**Activity:**
Restate word for word the lines of the material below, from the line with "moved | yellow_sevodibel" to the line with "moved | turquoise_sevodibel", both lines included, and no others.

**Listed entries:**
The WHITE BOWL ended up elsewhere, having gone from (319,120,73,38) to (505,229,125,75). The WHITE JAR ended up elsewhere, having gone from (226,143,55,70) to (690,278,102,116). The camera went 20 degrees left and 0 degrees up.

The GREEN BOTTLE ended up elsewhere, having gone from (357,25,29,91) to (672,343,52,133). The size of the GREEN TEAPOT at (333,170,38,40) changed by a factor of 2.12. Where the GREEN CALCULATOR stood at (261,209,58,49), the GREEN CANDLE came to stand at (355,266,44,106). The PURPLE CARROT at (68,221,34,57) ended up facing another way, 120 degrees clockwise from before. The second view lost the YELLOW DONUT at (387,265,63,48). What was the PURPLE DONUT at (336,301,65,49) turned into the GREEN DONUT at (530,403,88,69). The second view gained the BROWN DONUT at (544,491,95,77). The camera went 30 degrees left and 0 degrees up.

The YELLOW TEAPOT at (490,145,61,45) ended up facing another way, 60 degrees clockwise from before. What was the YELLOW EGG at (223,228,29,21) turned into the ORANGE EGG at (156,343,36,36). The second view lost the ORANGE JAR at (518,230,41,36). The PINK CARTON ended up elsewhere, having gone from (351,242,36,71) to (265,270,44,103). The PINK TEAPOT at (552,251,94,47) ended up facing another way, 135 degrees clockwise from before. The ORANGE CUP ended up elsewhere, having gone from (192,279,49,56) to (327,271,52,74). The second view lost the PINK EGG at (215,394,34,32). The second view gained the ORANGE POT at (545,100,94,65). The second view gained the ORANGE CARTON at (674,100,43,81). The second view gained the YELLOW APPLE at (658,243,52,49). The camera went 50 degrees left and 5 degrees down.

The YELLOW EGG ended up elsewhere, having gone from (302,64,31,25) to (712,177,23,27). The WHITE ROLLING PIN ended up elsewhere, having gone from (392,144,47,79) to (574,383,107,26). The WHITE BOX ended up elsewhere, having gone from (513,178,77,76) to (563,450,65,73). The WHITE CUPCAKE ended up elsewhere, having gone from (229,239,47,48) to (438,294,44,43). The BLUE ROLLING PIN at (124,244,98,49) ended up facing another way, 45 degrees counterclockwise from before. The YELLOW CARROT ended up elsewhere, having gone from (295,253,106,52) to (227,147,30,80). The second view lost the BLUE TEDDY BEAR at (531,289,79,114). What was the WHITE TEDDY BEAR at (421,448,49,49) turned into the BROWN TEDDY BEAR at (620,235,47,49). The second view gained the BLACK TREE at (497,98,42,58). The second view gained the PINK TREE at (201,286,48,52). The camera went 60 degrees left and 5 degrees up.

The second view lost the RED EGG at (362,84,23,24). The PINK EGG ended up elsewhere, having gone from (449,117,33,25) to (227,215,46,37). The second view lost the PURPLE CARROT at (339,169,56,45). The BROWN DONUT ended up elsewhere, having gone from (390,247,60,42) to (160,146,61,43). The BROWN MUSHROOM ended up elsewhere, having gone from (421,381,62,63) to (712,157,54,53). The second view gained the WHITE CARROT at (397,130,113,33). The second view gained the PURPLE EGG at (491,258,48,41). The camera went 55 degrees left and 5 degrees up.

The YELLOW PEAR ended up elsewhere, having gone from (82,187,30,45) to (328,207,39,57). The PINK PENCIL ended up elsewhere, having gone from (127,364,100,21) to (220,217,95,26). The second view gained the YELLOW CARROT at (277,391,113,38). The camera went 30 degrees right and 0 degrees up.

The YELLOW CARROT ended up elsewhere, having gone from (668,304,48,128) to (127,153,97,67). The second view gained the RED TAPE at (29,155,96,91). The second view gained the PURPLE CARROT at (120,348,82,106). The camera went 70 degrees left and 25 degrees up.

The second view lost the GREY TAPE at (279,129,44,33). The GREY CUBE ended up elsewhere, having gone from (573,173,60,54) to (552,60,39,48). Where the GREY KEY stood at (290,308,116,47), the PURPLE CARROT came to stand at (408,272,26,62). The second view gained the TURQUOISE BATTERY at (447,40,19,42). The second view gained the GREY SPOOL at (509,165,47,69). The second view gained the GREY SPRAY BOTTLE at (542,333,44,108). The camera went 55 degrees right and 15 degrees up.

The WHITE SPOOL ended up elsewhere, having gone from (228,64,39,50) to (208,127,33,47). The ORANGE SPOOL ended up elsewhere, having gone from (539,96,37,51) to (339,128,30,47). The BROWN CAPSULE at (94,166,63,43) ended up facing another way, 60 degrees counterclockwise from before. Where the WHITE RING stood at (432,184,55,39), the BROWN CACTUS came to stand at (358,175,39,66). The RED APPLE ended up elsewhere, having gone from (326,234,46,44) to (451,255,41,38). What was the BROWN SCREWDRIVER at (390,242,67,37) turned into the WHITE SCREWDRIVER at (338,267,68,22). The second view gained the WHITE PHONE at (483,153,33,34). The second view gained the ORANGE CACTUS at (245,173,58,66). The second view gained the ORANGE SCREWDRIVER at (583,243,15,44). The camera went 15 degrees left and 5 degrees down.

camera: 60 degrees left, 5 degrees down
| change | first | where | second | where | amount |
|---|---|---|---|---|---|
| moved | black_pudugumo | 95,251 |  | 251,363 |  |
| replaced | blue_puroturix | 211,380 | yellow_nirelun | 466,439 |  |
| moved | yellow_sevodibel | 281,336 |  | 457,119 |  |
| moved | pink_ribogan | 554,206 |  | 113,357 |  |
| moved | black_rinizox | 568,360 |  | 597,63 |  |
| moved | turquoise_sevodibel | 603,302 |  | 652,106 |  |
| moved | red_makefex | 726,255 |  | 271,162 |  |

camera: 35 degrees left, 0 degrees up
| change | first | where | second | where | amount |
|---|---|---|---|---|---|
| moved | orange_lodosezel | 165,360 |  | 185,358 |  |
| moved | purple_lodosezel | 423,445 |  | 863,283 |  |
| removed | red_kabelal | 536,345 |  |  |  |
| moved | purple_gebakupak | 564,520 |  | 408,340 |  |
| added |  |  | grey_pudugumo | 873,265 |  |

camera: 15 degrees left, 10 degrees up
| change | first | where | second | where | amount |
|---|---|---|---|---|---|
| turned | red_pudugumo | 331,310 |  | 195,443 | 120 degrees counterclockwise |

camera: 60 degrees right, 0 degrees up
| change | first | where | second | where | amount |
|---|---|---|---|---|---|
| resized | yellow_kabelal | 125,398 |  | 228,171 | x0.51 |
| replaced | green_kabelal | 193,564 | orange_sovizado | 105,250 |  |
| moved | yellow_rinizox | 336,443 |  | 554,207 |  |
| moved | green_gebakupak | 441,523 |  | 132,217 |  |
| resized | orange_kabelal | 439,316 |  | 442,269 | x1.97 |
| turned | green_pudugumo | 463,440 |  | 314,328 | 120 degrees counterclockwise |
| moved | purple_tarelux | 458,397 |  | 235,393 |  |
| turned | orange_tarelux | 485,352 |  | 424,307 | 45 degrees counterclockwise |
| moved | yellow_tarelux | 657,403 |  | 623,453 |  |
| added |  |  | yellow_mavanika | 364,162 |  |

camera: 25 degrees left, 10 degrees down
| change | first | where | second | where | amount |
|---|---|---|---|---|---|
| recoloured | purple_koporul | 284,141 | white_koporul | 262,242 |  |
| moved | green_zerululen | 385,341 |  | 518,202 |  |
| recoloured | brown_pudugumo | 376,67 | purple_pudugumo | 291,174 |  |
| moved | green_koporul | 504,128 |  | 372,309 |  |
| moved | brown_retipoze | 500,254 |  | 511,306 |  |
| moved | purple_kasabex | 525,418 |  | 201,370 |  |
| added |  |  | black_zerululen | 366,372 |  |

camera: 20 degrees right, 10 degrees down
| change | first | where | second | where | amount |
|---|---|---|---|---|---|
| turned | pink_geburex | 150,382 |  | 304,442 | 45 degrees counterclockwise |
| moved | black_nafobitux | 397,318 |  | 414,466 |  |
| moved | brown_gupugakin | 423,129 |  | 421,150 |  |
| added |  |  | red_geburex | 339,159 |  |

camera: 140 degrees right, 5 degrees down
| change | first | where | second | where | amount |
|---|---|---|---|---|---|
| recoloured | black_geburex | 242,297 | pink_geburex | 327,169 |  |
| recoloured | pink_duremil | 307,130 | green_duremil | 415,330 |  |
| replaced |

**Response for this exercise:**
| moved | yellow_sevodibel | 281,336 |  | 457,119 |  |
| moved | pink_ribogan | 554,206 |  | 113,357 |  |
| moved | black_rinizox | 568,360 |  | 597,63 |  |
| moved | turquoise_sevodibel | 603,302 |  | 652,106 |  |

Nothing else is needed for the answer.